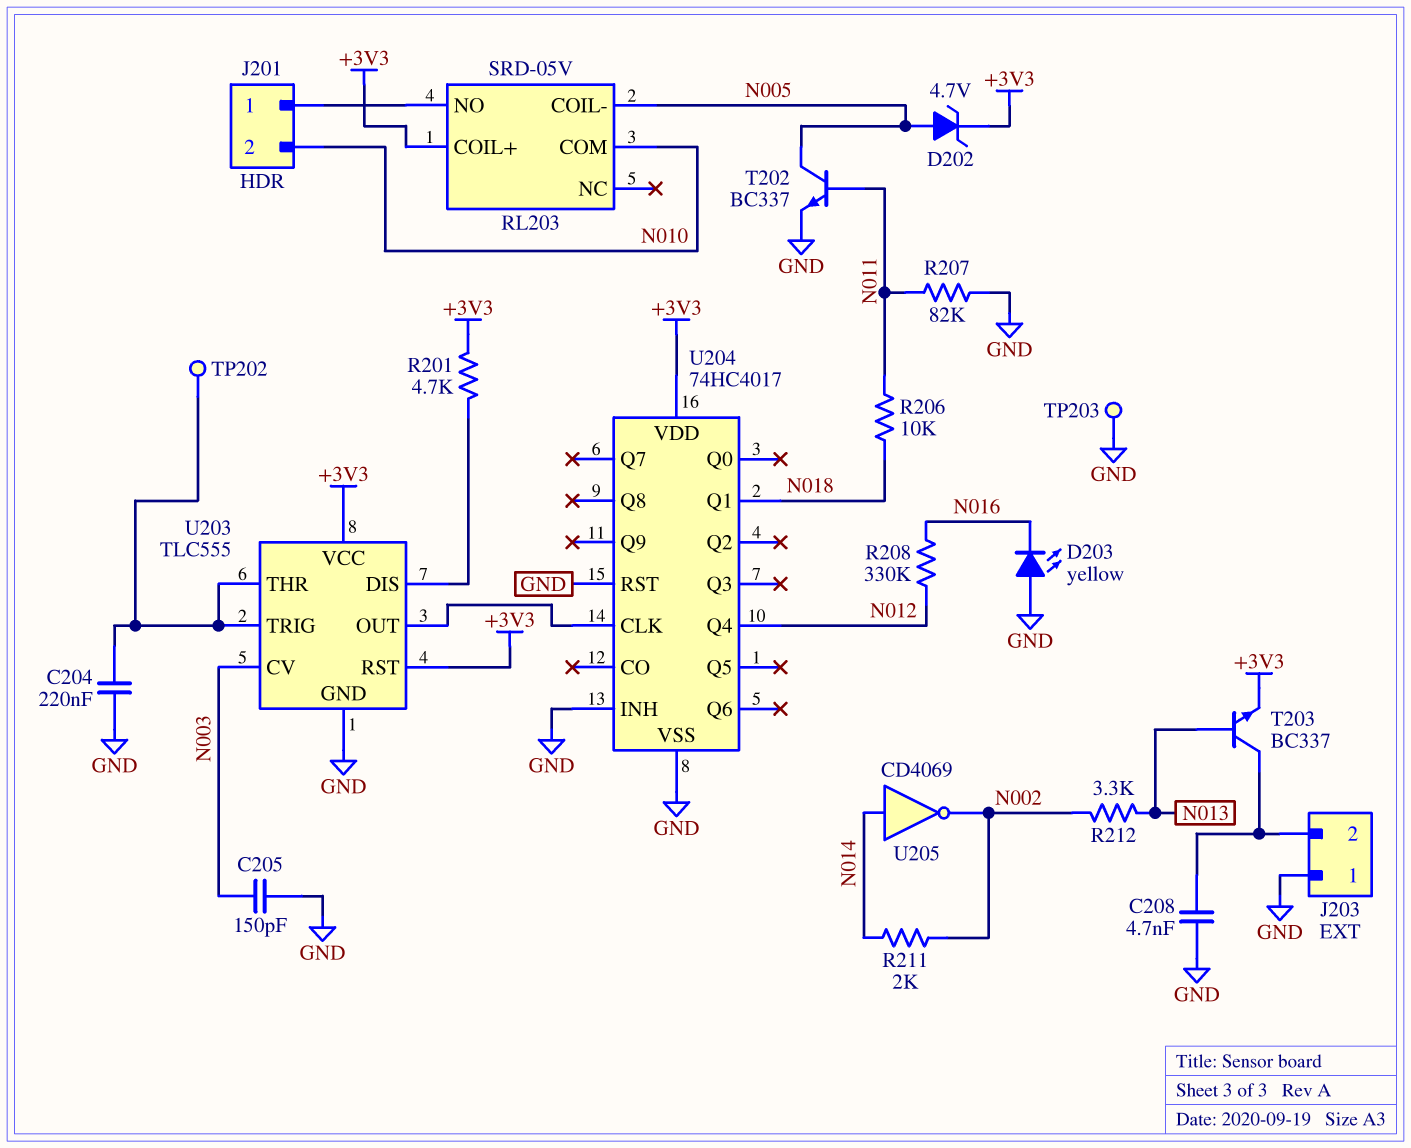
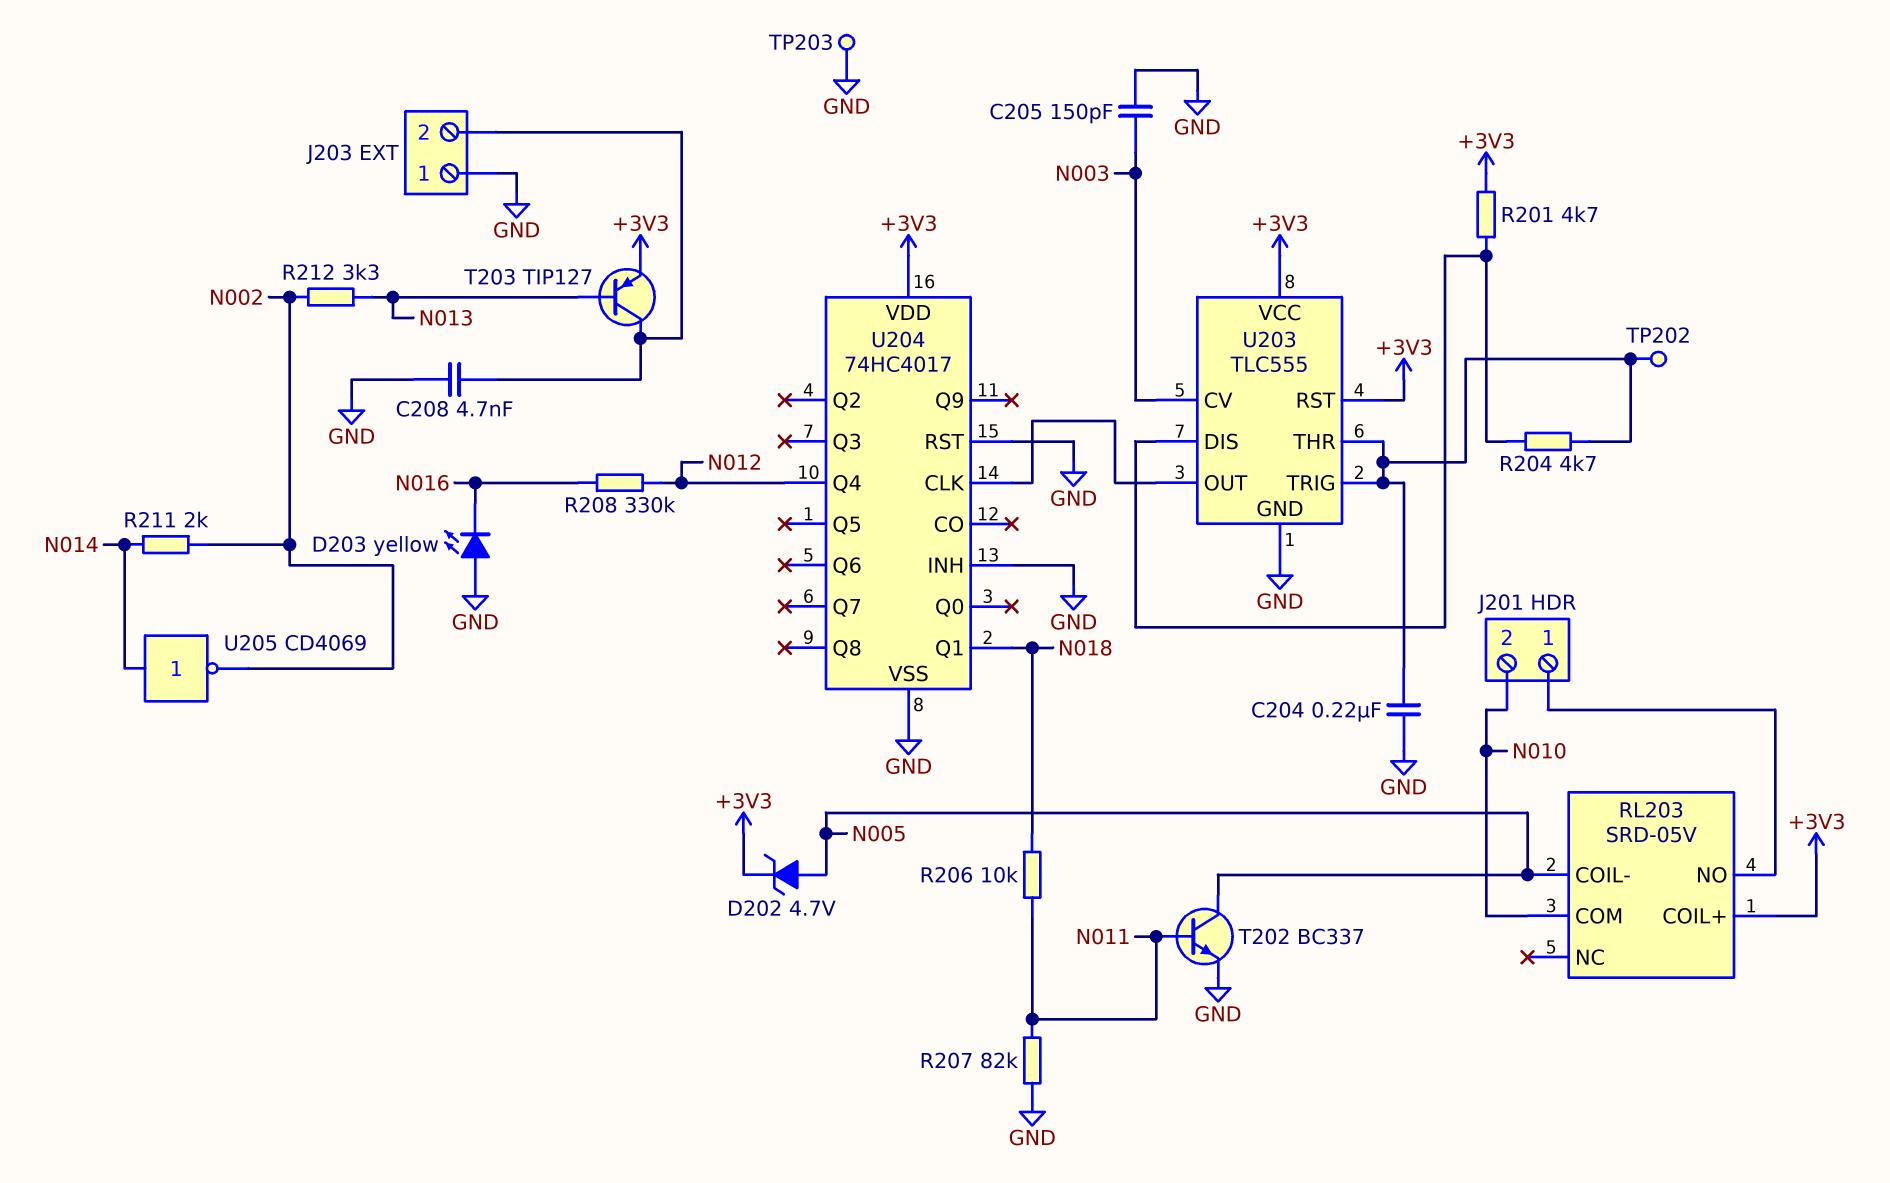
R204: none -> 4.7k (U203/DIS, U203/THR)
T203: NPN BC337 (B N013, C J203/2, E +3V3) -> PNP TIP127 (B N013, C J203/2, E +3V3)

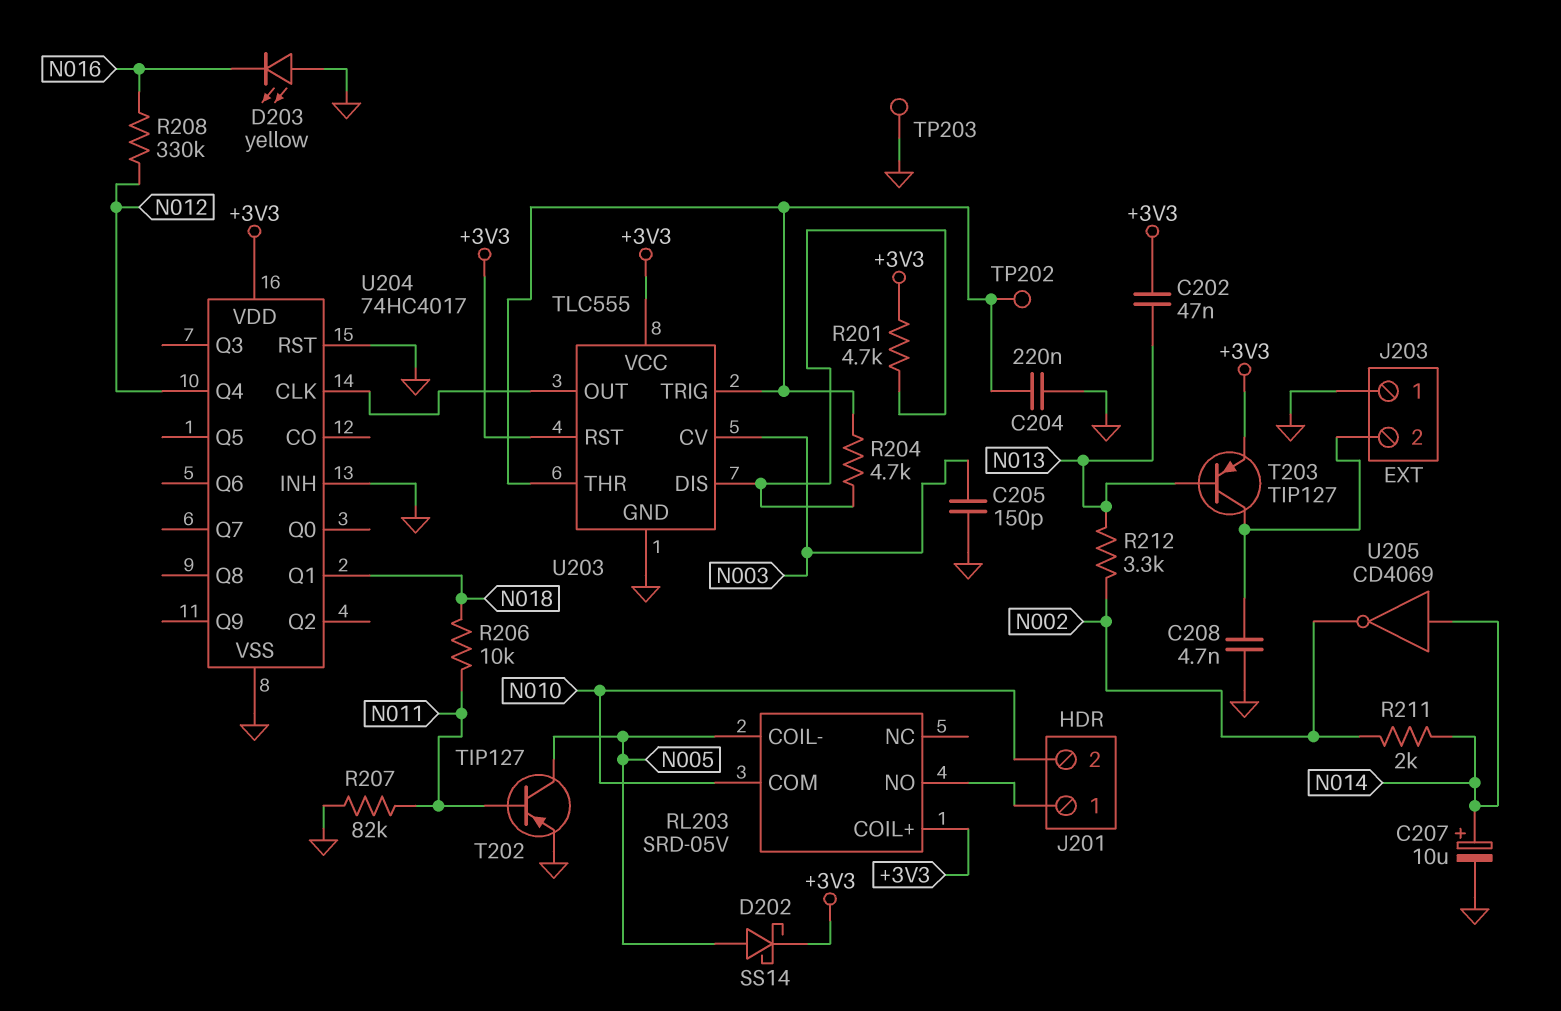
C202: none -> 47nF (+3V3, N013)
C207: none -> 10uF (plus N014, minus GND)
D202: zener 4.7V (A N005, K +3V3) -> schottky SS14 (A N005, K +3V3)
T202: NPN BC337 (B N011, C N005, E GND) -> PNP TIP127 (B N011, C N005, E GND)

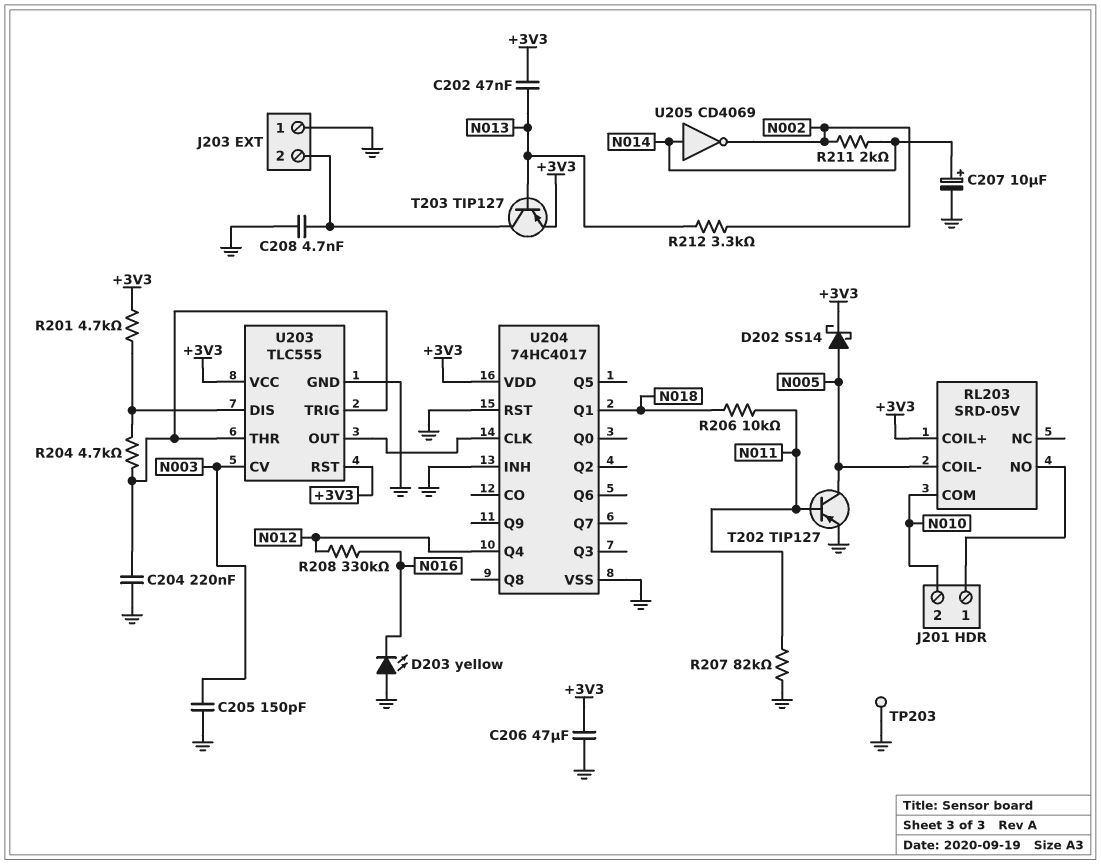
C206: none -> 47uF (+3V3, GND)
TP202: test point (U203/THR) -> none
===============
## Task description
Any images must be left out; transcribe the rest of the material exactly.

## Response to this task
R204: none -> 4.7k (U203/DIS, U203/THR)
T203: NPN BC337 (B N013, C J203/2, E +3V3) -> PNP TIP127 (B N013, C J203/2, E +3V3)

C202: none -> 47nF (+3V3, N013)
C207: none -> 10uF (plus N014, minus GND)
D202: zener 4.7V (A N005, K +3V3) -> schottky SS14 (A N005, K +3V3)
T202: NPN BC337 (B N011, C N005, E GND) -> PNP TIP127 (B N011, C N005, E GND)

C206: none -> 47uF (+3V3, GND)
TP202: test point (U203/THR) -> none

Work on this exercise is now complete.